What to do.
Reproduce word for word the lines between those holding "SOIL3 pin AO: A4 -> SCK" and "SONAR1 pin ECHO: 6 -> 5", inclusive, and nothing else from the data below.

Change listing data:
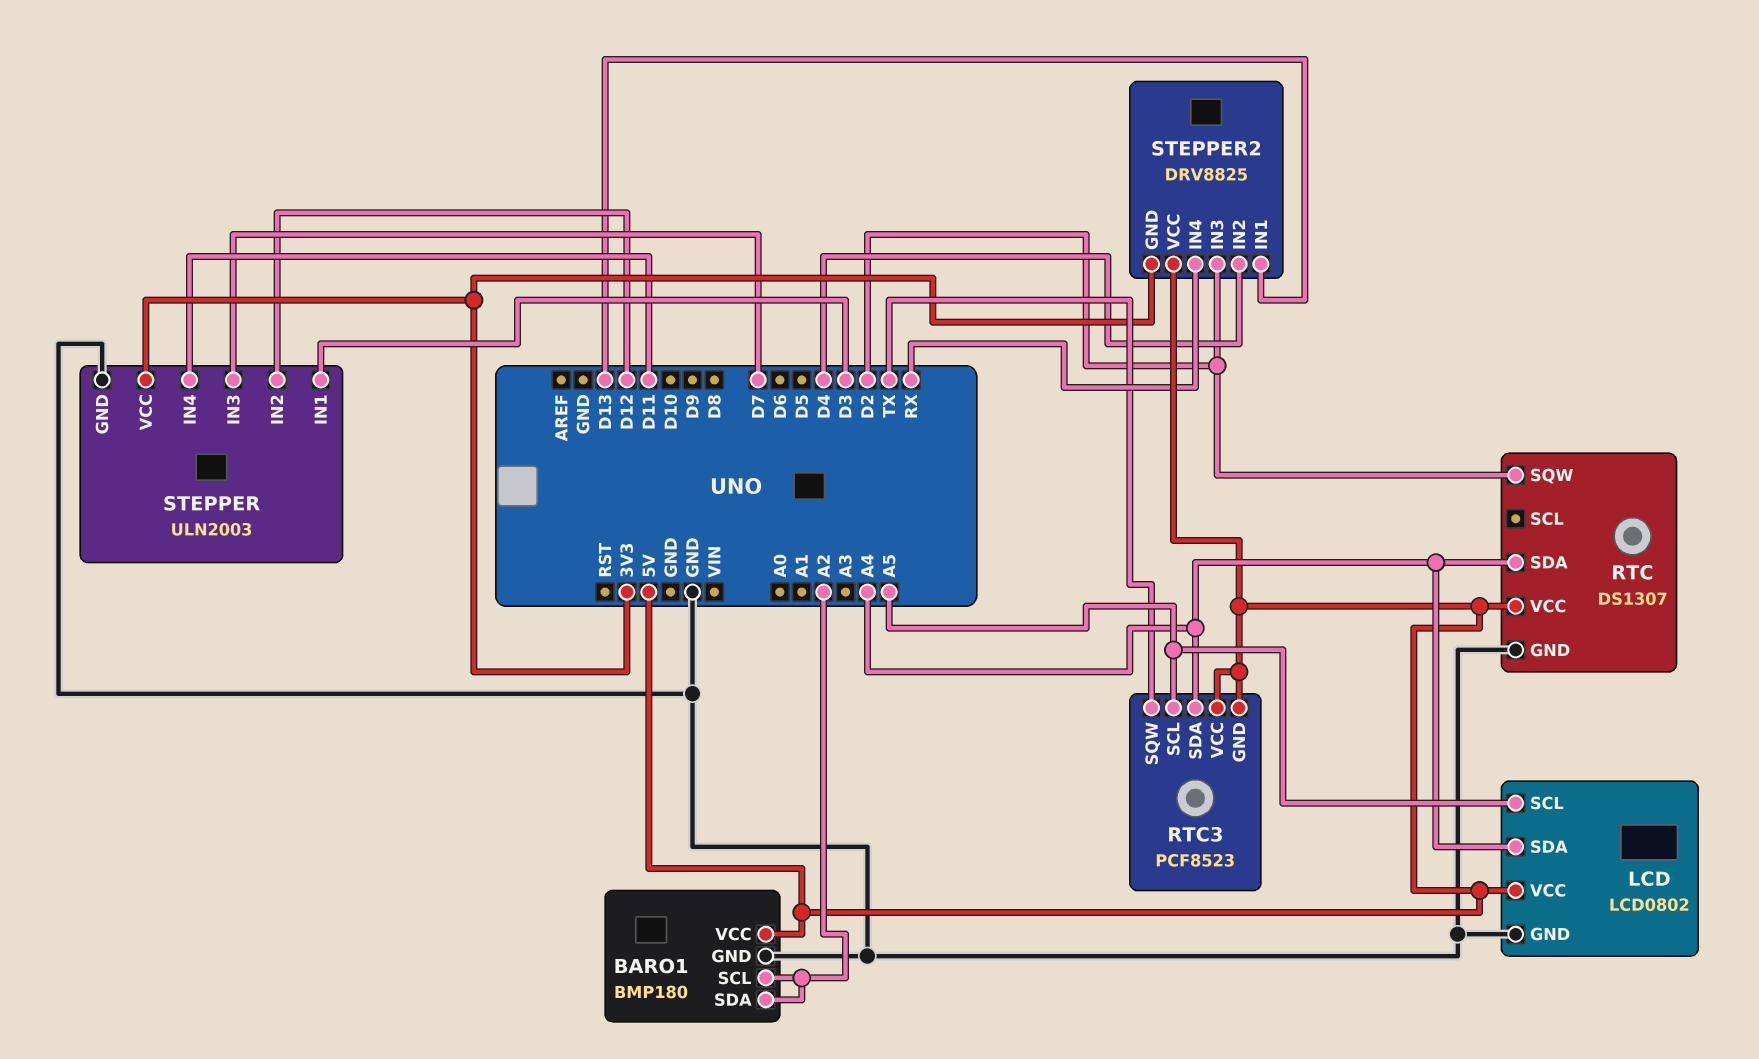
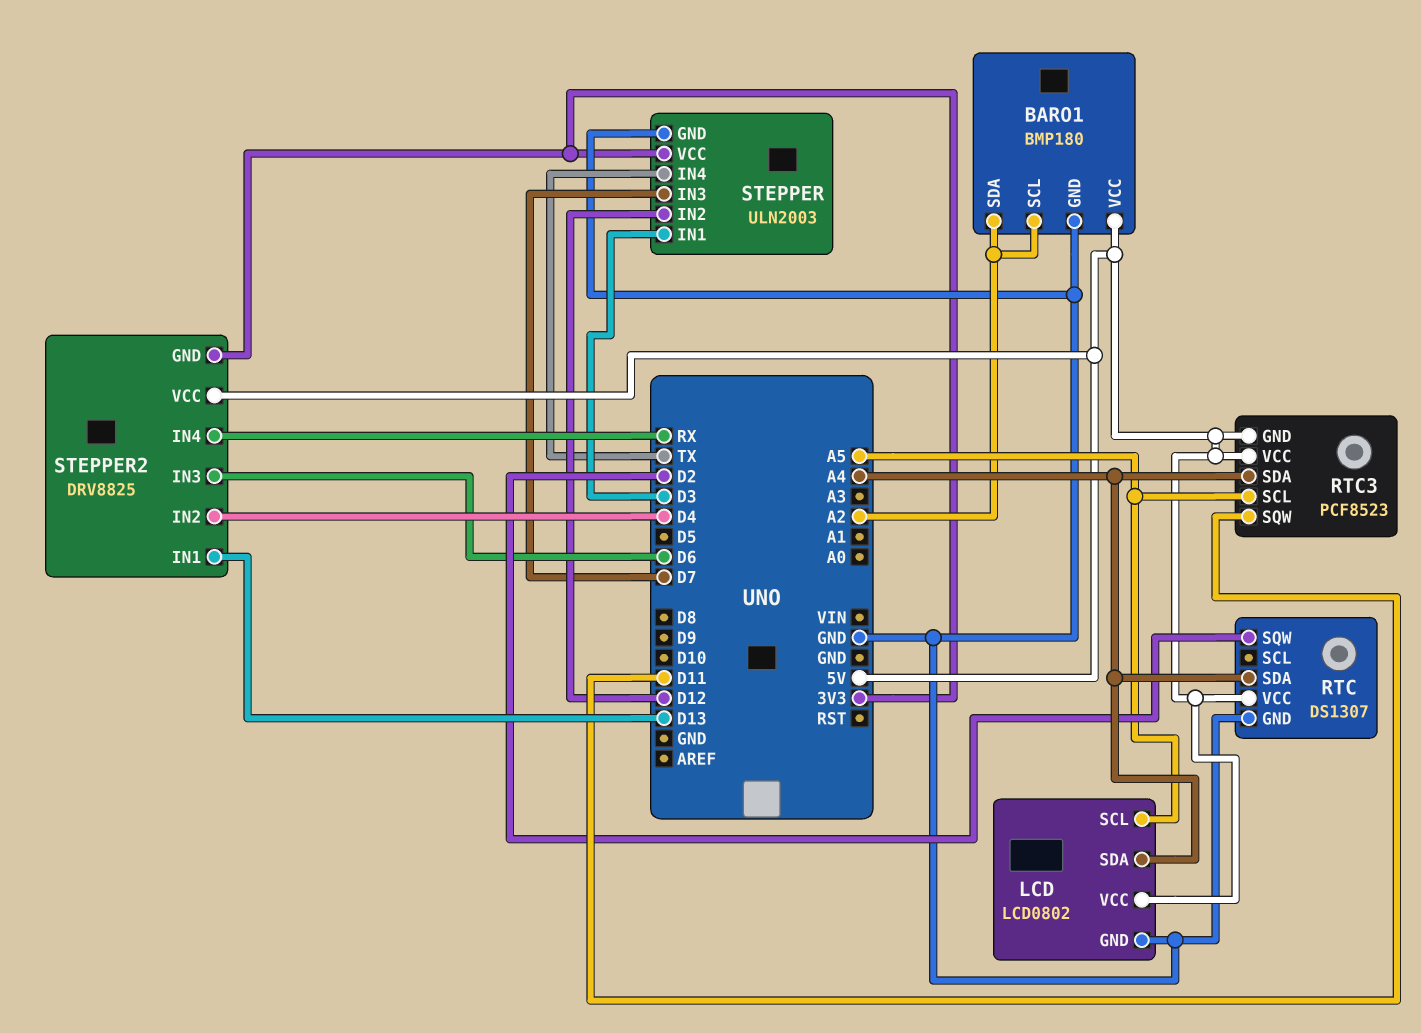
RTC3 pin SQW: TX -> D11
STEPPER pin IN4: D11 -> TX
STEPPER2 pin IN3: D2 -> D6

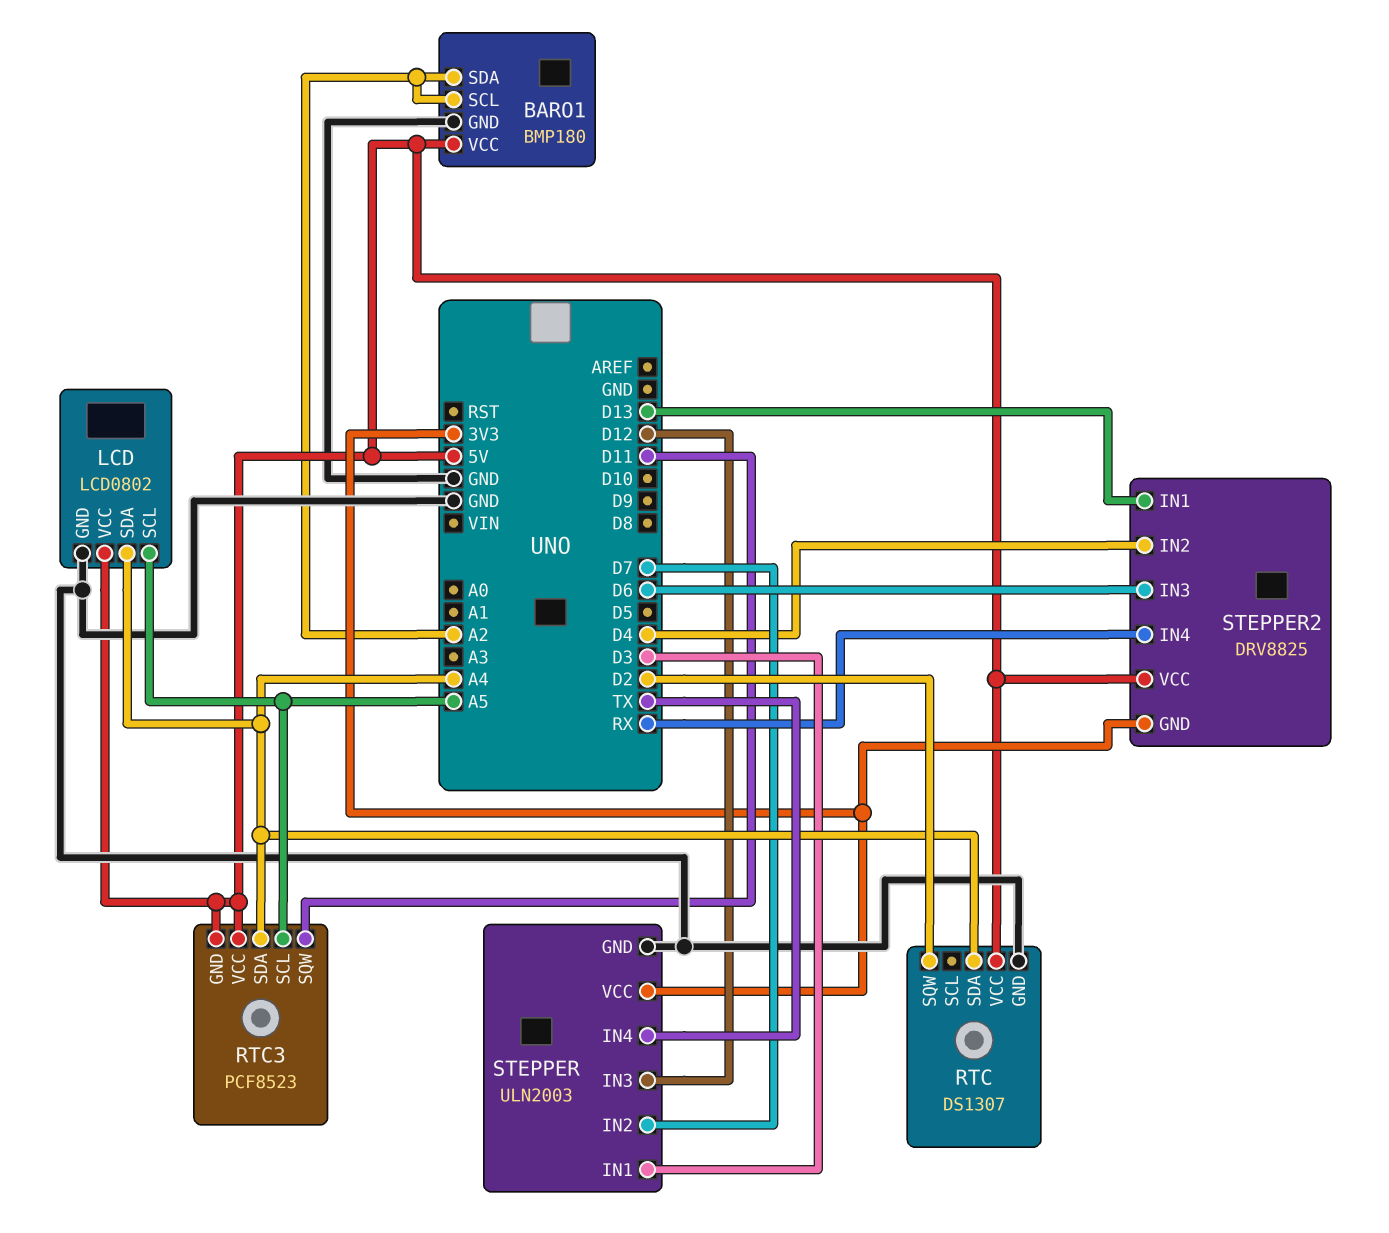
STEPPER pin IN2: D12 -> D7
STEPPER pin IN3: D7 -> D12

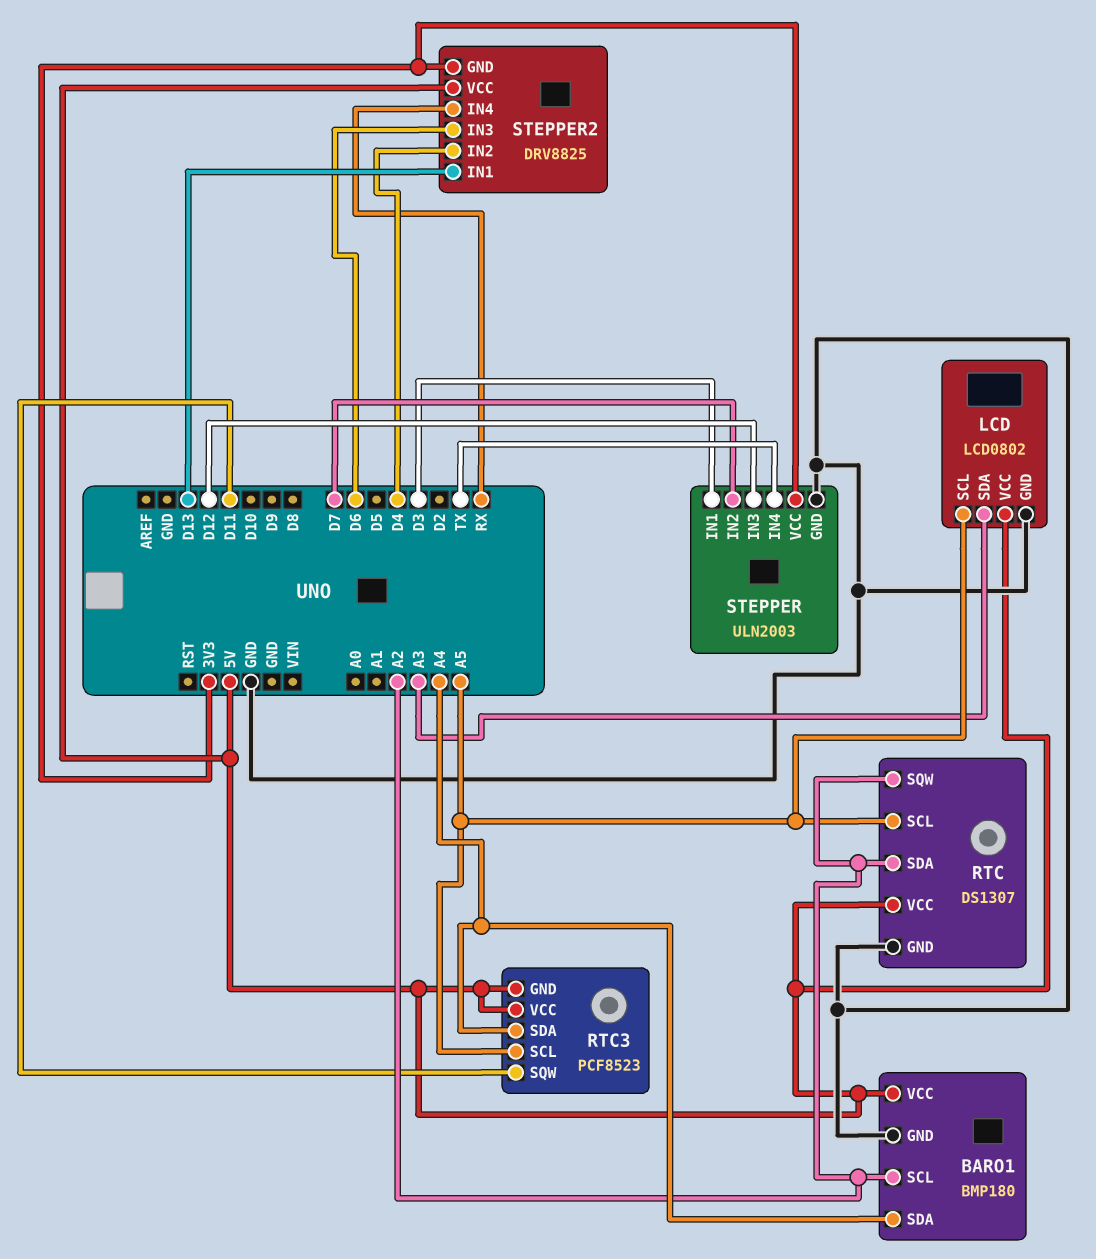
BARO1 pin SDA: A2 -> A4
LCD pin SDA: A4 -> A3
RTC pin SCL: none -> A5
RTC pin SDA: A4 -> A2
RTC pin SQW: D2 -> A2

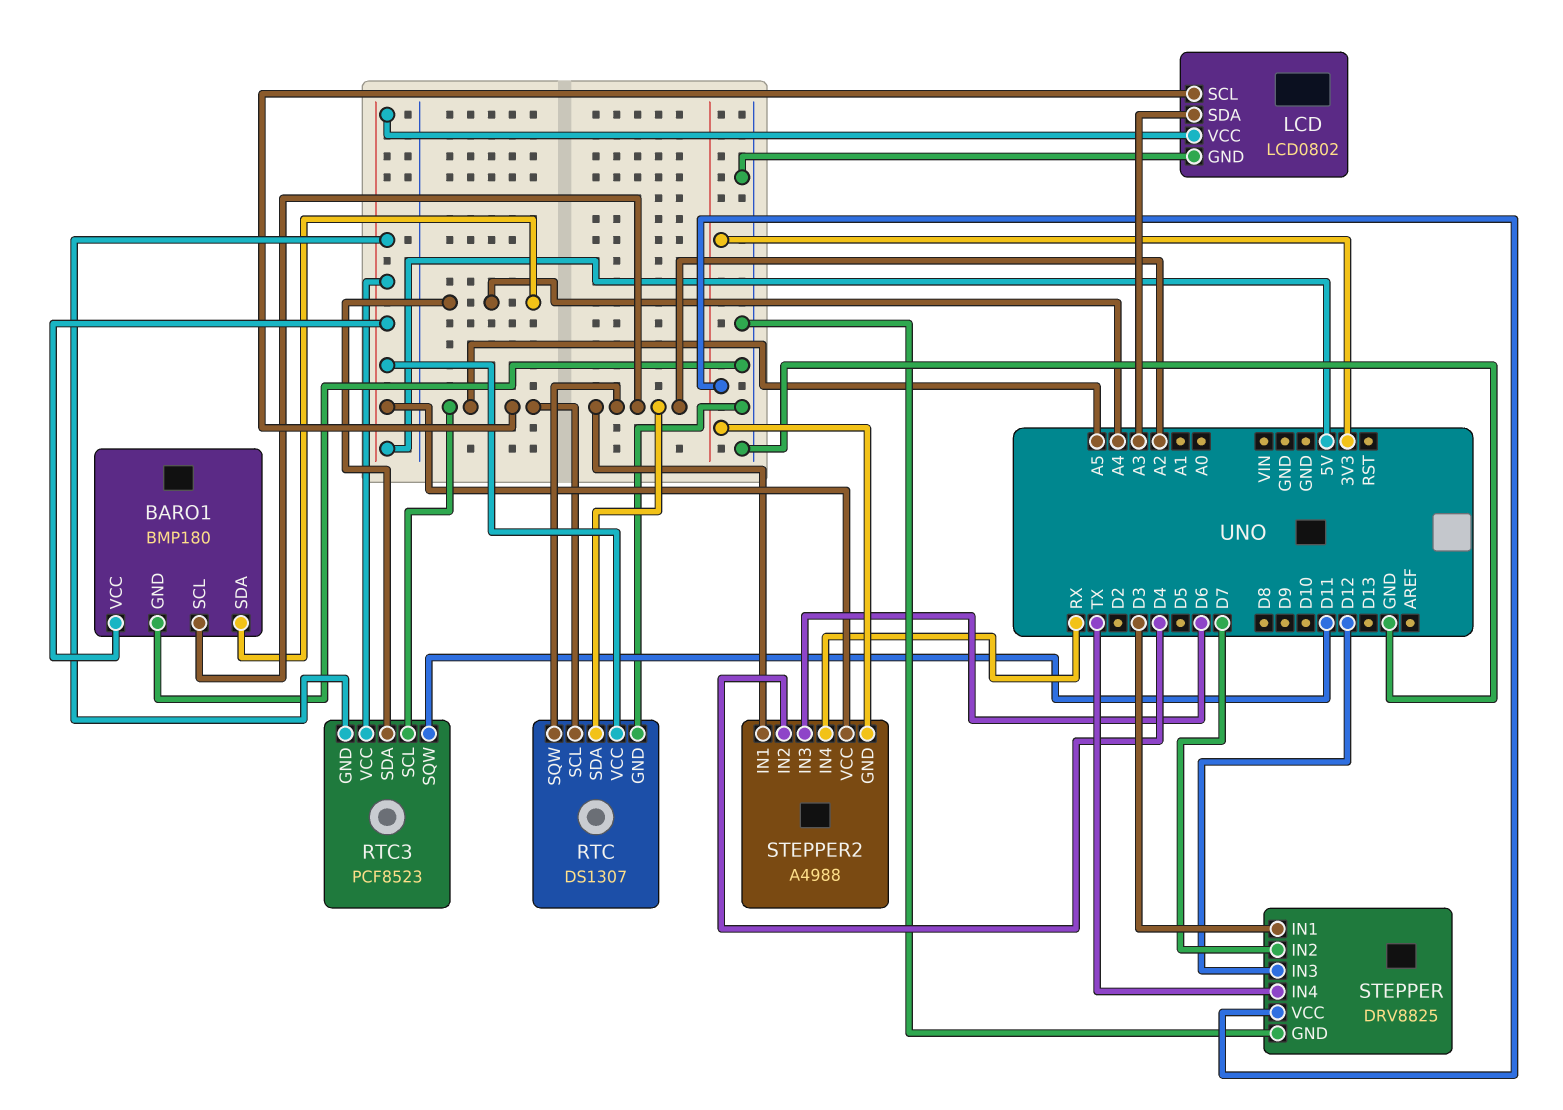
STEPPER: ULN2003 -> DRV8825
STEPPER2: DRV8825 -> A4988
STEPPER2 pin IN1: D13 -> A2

---

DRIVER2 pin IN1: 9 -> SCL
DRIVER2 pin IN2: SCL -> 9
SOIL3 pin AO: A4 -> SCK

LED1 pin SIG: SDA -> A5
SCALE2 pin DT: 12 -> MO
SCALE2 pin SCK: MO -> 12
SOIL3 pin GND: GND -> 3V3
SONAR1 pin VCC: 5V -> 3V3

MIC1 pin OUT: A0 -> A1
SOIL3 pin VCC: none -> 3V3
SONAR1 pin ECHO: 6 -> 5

Answer for this exercise.
SOIL3 pin AO: A4 -> SCK

LED1 pin SIG: SDA -> A5
SCALE2 pin DT: 12 -> MO
SCALE2 pin SCK: MO -> 12
SOIL3 pin GND: GND -> 3V3
SONAR1 pin VCC: 5V -> 3V3

MIC1 pin OUT: A0 -> A1
SOIL3 pin VCC: none -> 3V3
SONAR1 pin ECHO: 6 -> 5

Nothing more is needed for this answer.